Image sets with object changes
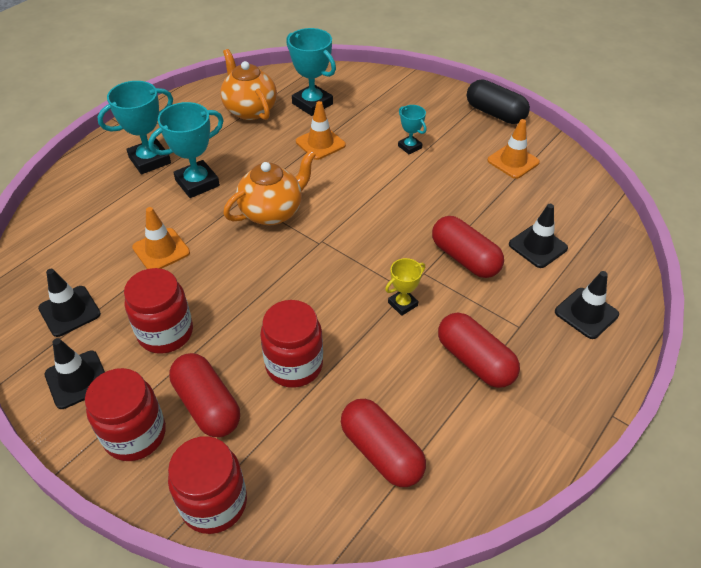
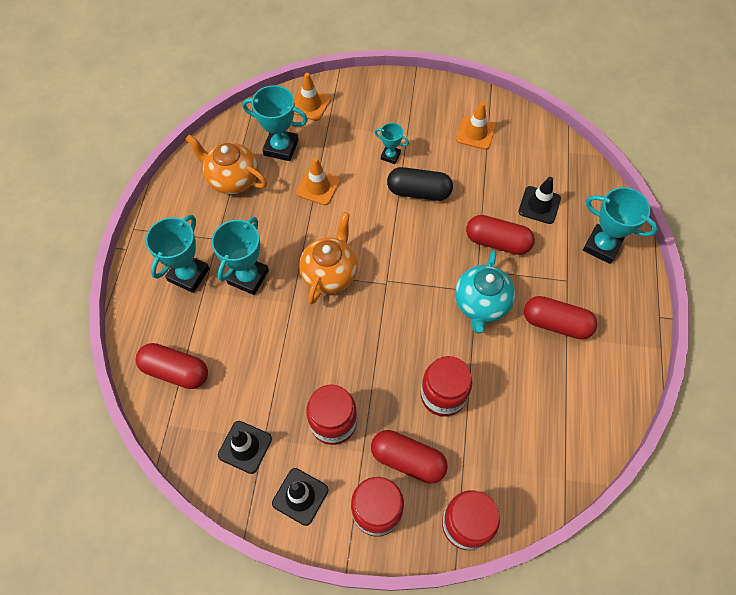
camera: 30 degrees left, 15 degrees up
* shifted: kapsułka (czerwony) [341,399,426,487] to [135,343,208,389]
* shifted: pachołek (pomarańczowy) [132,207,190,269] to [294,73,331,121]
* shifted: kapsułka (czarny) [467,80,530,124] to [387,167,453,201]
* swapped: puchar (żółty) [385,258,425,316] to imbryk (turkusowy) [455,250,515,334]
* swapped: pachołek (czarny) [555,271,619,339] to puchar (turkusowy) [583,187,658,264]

### Your objective
Write out the lines above, starting at the line that contains "[132,207,190,269] to [294,73,331,121]" and ending with the final line, and nothing else; copy them exactly.

### Response area
* shifted: pachołek (pomarańczowy) [132,207,190,269] to [294,73,331,121]
* shifted: kapsułka (czarny) [467,80,530,124] to [387,167,453,201]
* swapped: puchar (żółty) [385,258,425,316] to imbryk (turkusowy) [455,250,515,334]
* swapped: pachołek (czarny) [555,271,619,339] to puchar (turkusowy) [583,187,658,264]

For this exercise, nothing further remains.